→ Aim:
Copy the lines of data below from the line containing "tired (390, 529)" through the line containing "Ondrej (143, 409)", inclusive, and swap "wiped" for "polished" while leaving everything else unchanged.

++++ Material supplied ++++

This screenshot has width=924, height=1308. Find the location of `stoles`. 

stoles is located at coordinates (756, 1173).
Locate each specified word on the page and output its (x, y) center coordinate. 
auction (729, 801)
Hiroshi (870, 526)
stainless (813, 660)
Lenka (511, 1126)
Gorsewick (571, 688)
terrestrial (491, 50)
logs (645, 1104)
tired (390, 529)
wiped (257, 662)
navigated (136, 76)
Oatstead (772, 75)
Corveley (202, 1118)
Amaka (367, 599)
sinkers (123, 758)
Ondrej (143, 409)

++++
++++ Material supplied ++++

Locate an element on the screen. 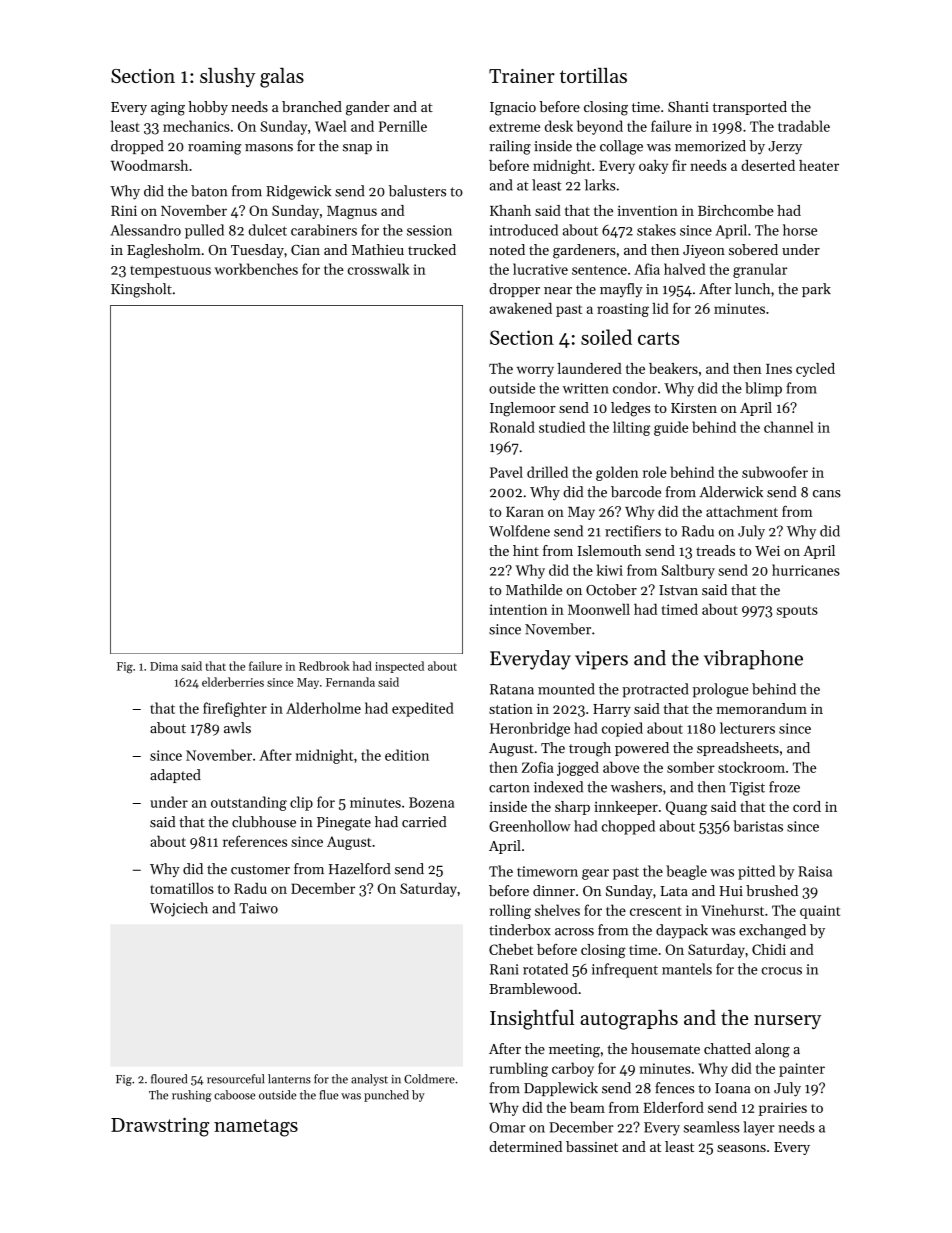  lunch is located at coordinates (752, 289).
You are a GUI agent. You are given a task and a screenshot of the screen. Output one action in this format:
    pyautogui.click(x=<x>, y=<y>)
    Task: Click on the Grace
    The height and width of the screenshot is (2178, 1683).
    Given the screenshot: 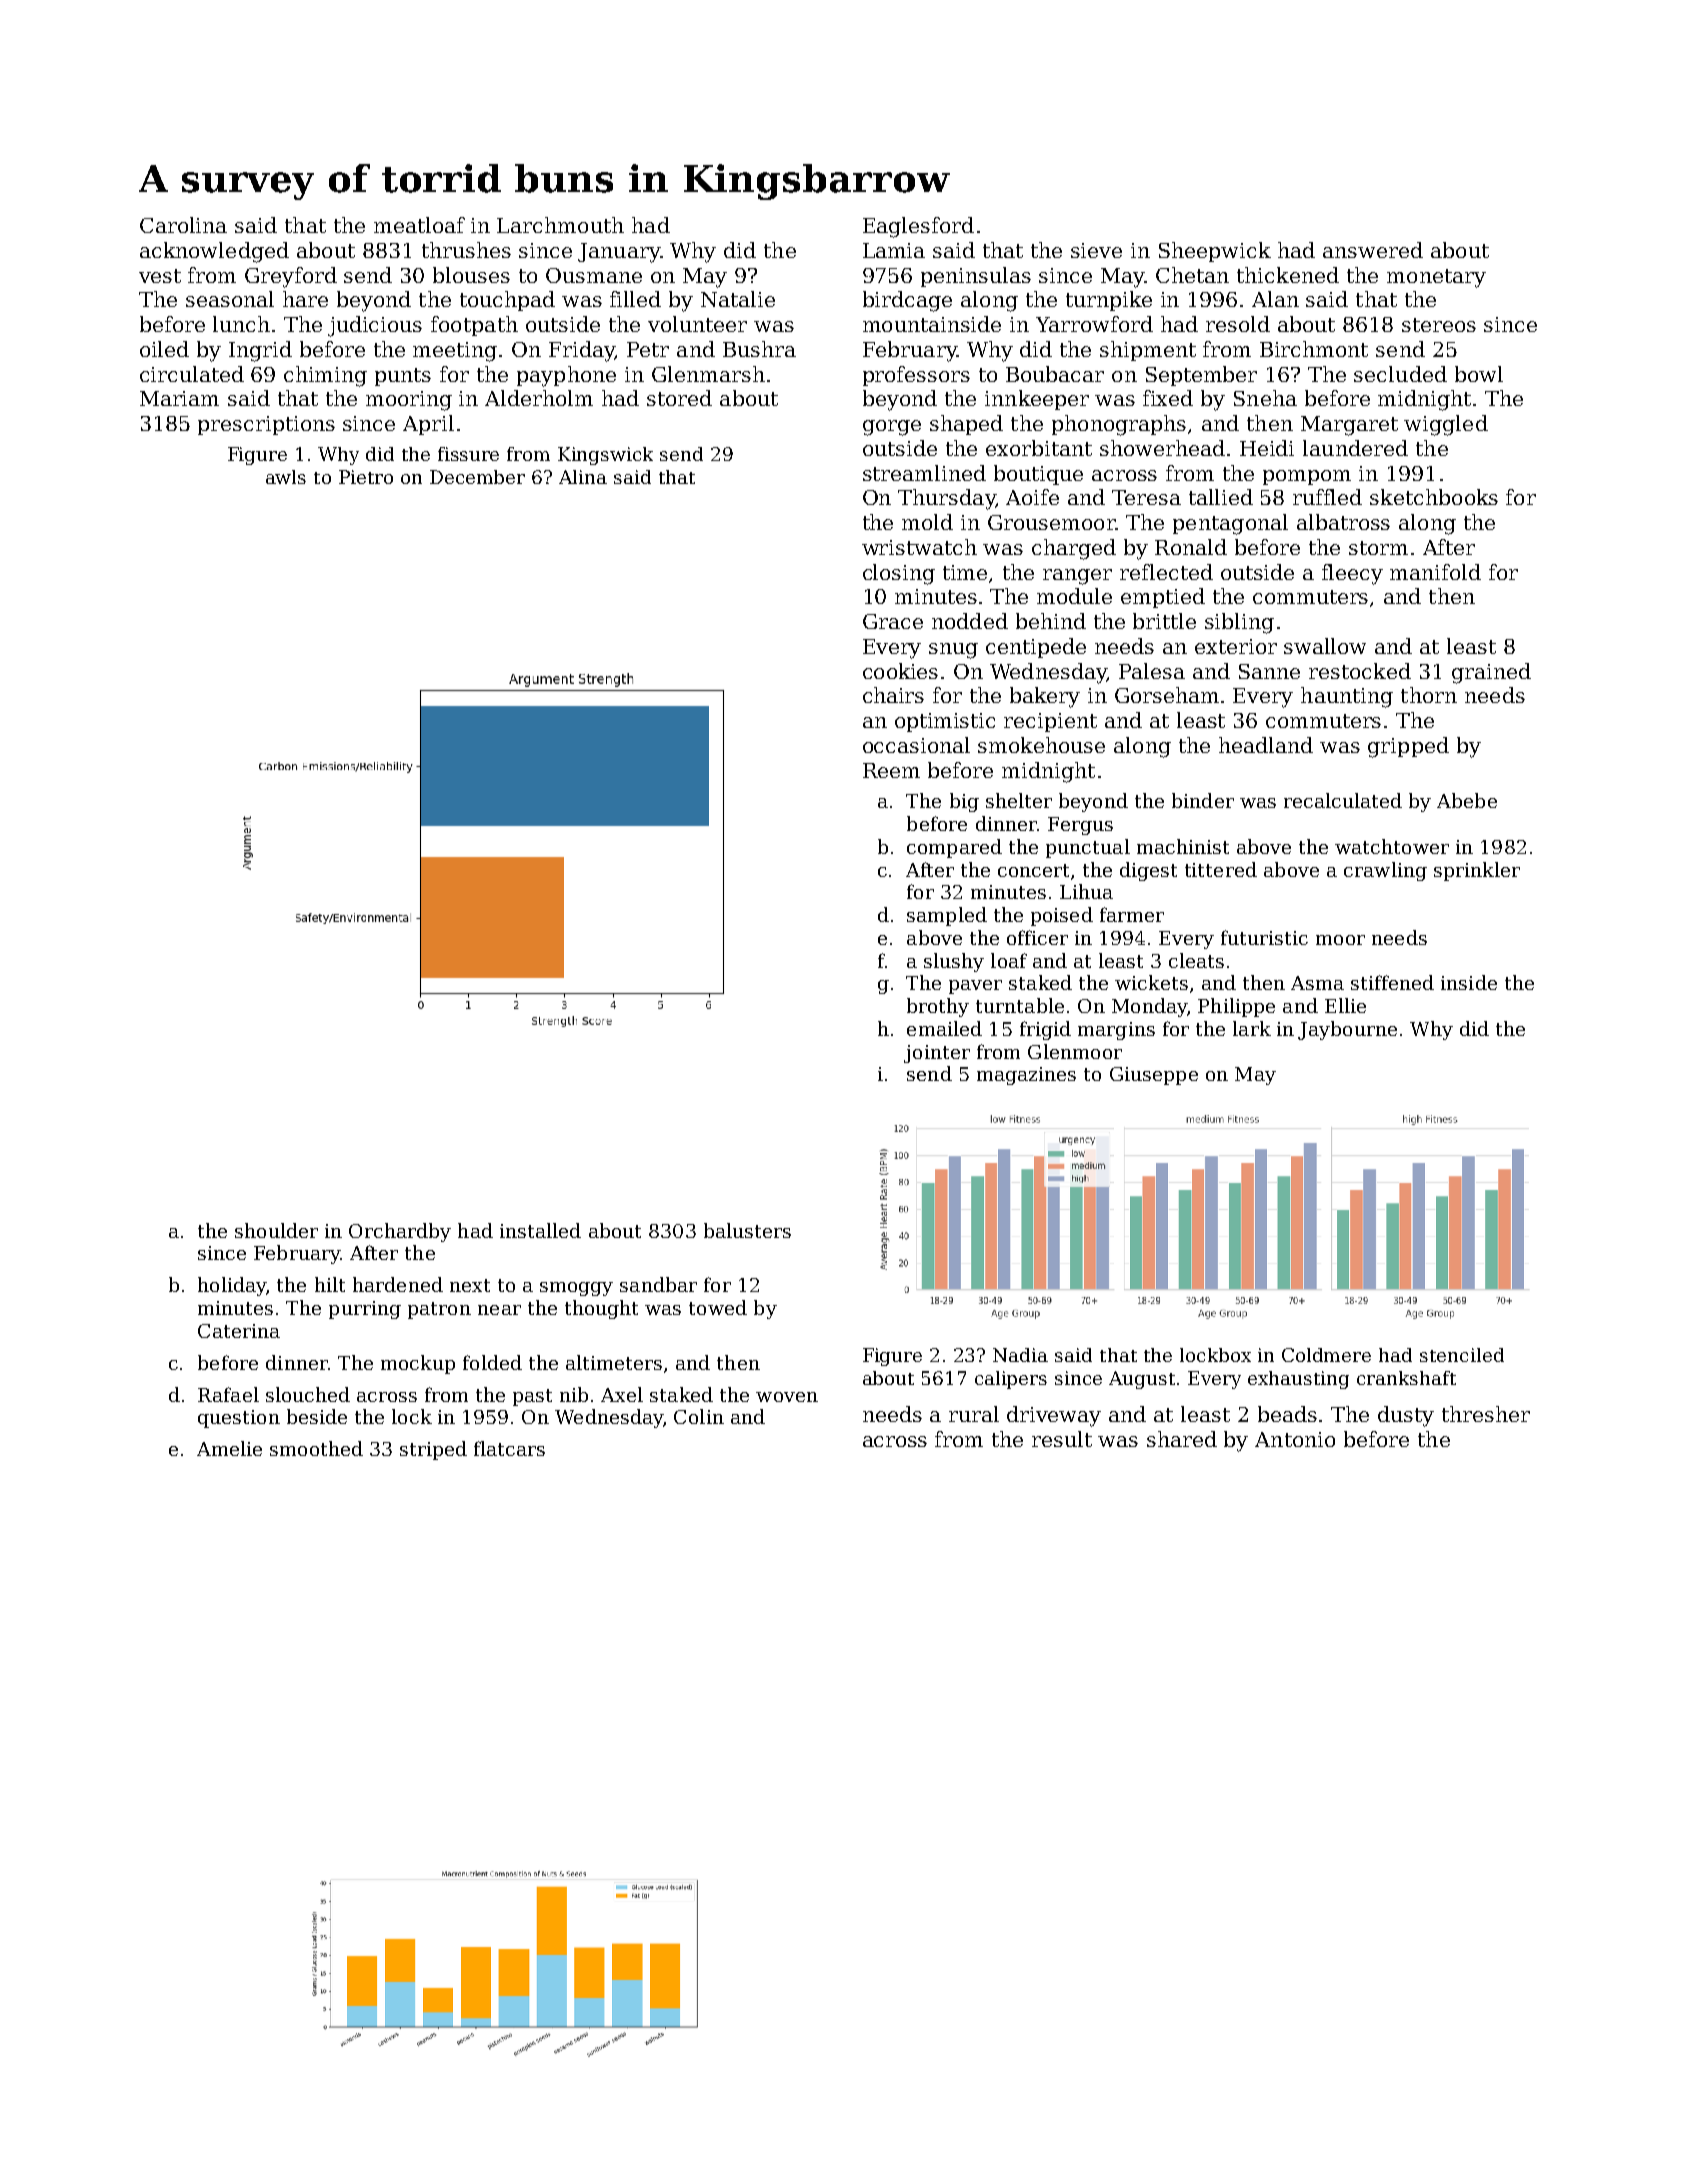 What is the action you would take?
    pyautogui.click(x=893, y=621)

++++

→ Response:
tired (390, 529)
polished (257, 662)
navigated (136, 76)
Oatstead (772, 75)
Corveley (202, 1118)
Amaka (367, 599)
sinkers (123, 758)
Ondrej (143, 409)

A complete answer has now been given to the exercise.